With the exception of the pictures, write out the data below precisely.

Image sets with object changes:
Content starts
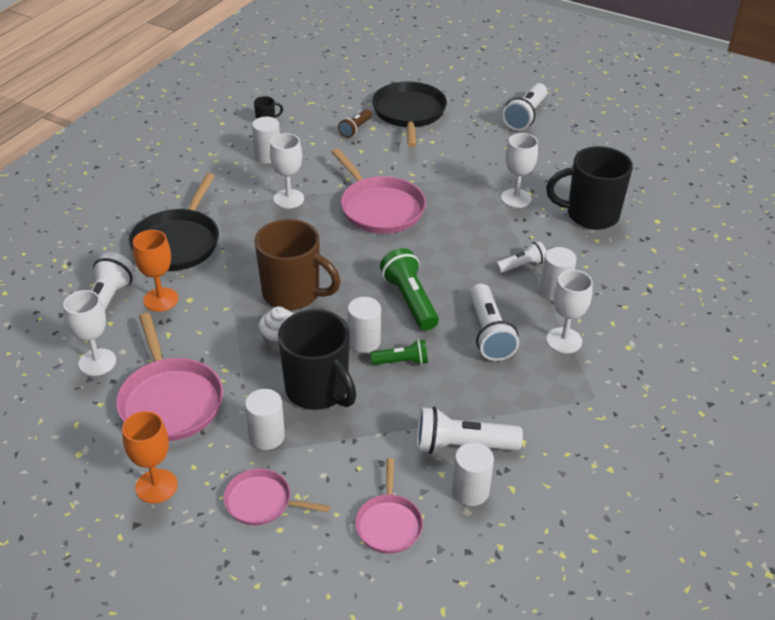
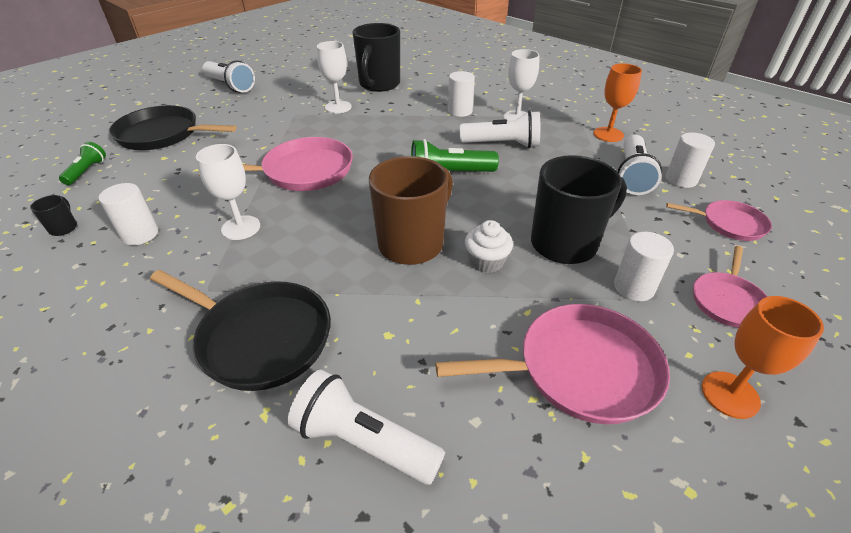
camera: 75 degrees left, 0 degrees up
white goblet [63,290,116,376] -> none
orange goblet [133,230,178,312] -> orange goblet moved to [593,63,642,142]
brown flashlight [338,109,372,138] -> none
white cylinder [348,297,381,353] -> none
green flashlight [370,339,428,365] -> green flashlight moved to [59,142,106,185]
white flashlight [495,241,547,273] -> none

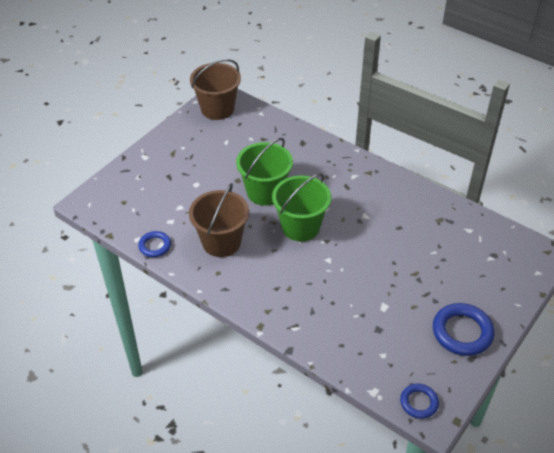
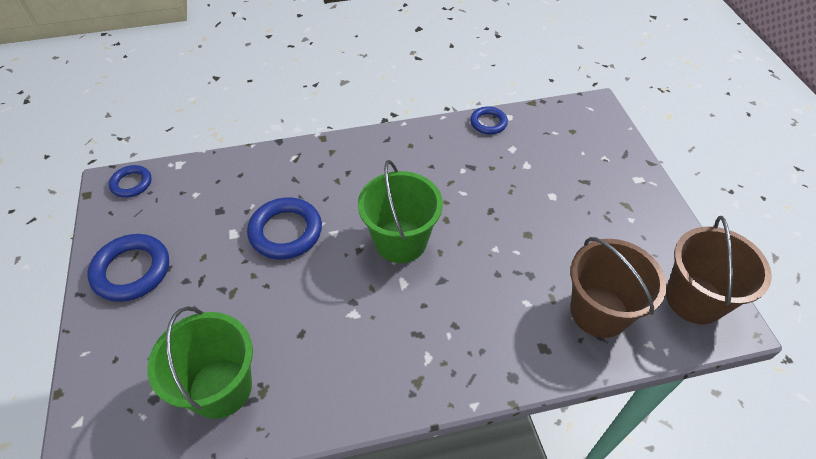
camera: 130 degrees right, 5 degrees up
brown bucket [189,183,249,257] -> brown bucket moved to [570,237,667,338]
green bucket [236,138,293,206] -> green bucket moved to [147,306,253,419]
none -> blue ring [247,197,322,260]

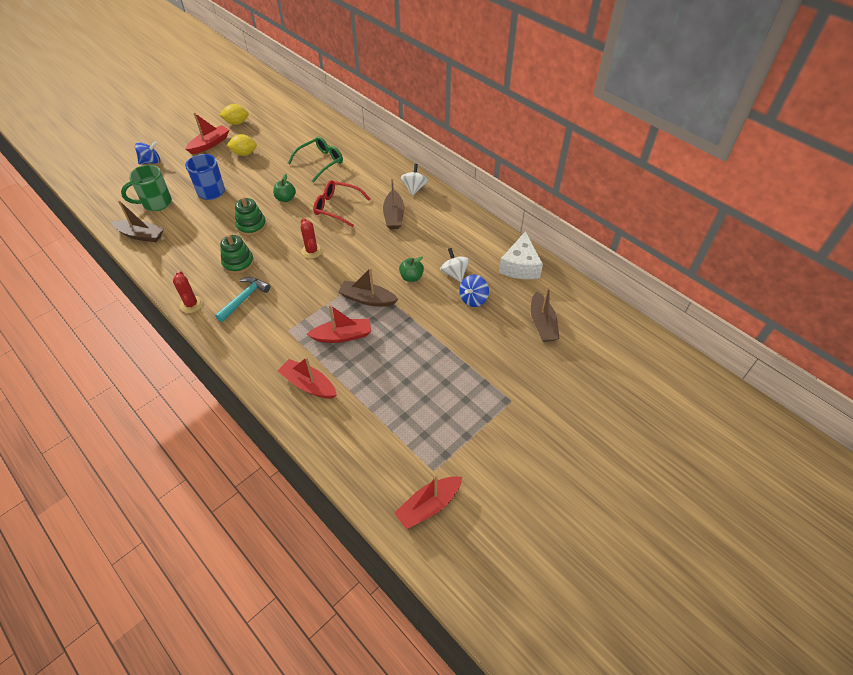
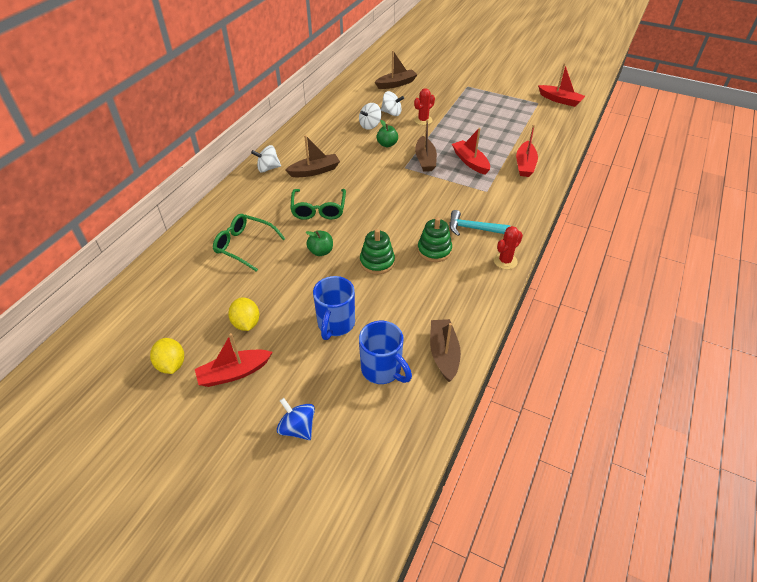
camera: 110 degrees left, 5 degrees down
green mug [121,165,172,211] -> blue mug [359,321,412,384]
red boat [185,113,229,154] -> red boat turned 45 degrees counterclockwise [195,333,272,387]
red cactus [301,218,322,258] -> red cactus moved to [414,88,435,125]
red glasses [313,180,370,227] -> green glasses [290,189,346,220]
blue spinning top [459,274,489,307] -> white spinning top [381,91,404,116]
white cheese [499,231,543,279] -> none

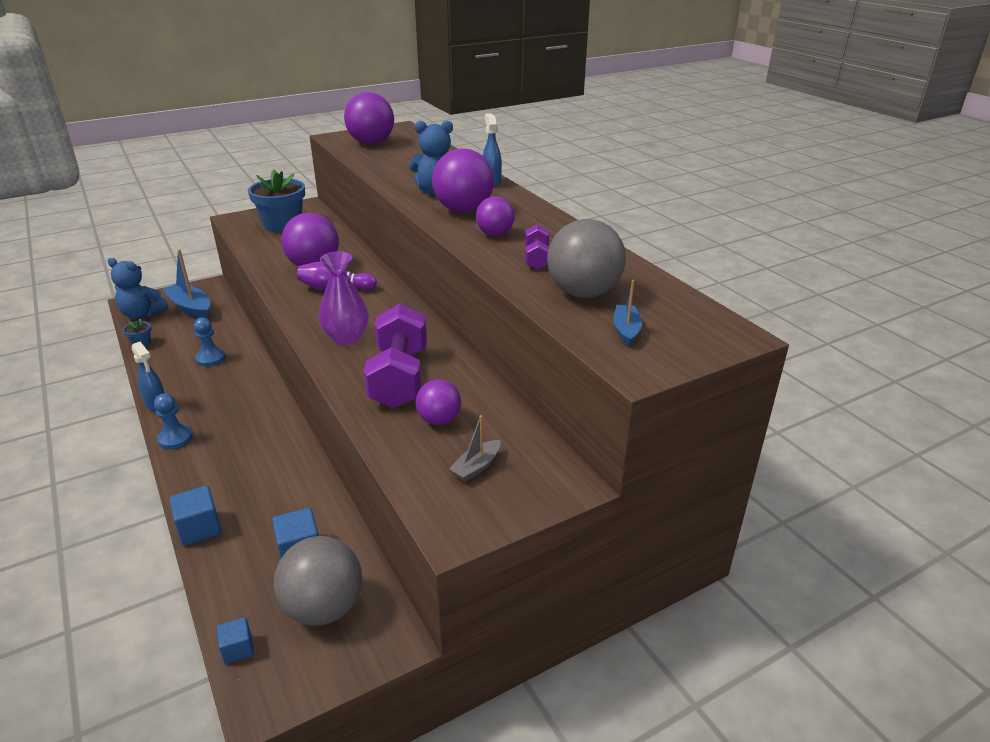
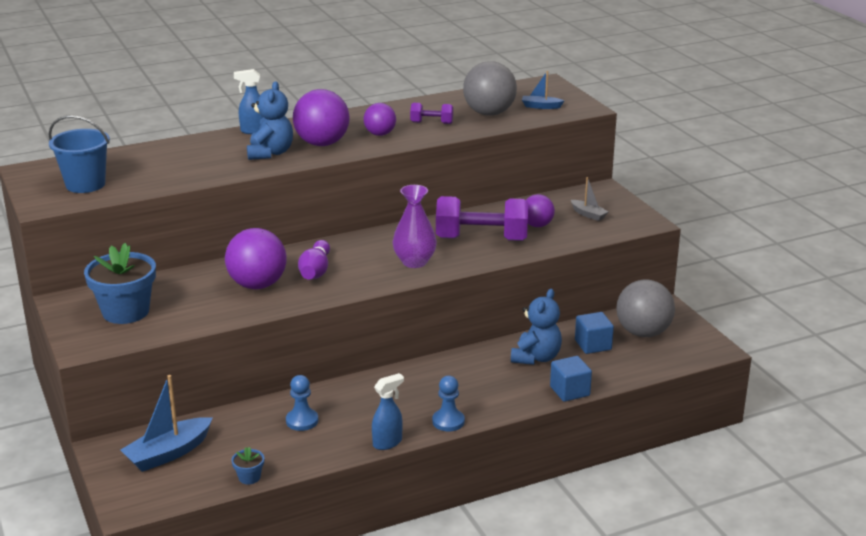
camera: 85 degrees left, 5 degrees down
blue teddy bear [108,258,169,319] -> blue teddy bear moved to [511,289,562,365]
blue cube [217,617,254,664] -> none
purple ball [344,92,394,144] -> blue bucket [49,115,110,193]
Content ends
Finished task
camera: 75 degrees left, 0 degrees up
white goblet [63,290,116,376] -> none
orange goblet [133,230,178,312] -> orange goblet moved to [593,63,642,142]
brown flashlight [338,109,372,138] -> none
white cylinder [348,297,381,353] -> none
green flashlight [370,339,428,365] -> green flashlight moved to [59,142,106,185]
white flashlight [495,241,547,273] -> none

camera: 130 degrees right, 5 degrees up
brown bucket [189,183,249,257] -> brown bucket moved to [570,237,667,338]
green bucket [236,138,293,206] -> green bucket moved to [147,306,253,419]
none -> blue ring [247,197,322,260]

camera: 110 degrees left, 5 degrees down
green mug [121,165,172,211] -> blue mug [359,321,412,384]
red boat [185,113,229,154] -> red boat turned 45 degrees counterclockwise [195,333,272,387]
red cactus [301,218,322,258] -> red cactus moved to [414,88,435,125]
red glasses [313,180,370,227] -> green glasses [290,189,346,220]
blue spinning top [459,274,489,307] -> white spinning top [381,91,404,116]
white cheese [499,231,543,279] -> none

camera: 85 degrees left, 5 degrees down
blue teddy bear [108,258,169,319] -> blue teddy bear moved to [511,289,562,365]
blue cube [217,617,254,664] -> none
purple ball [344,92,394,144] -> blue bucket [49,115,110,193]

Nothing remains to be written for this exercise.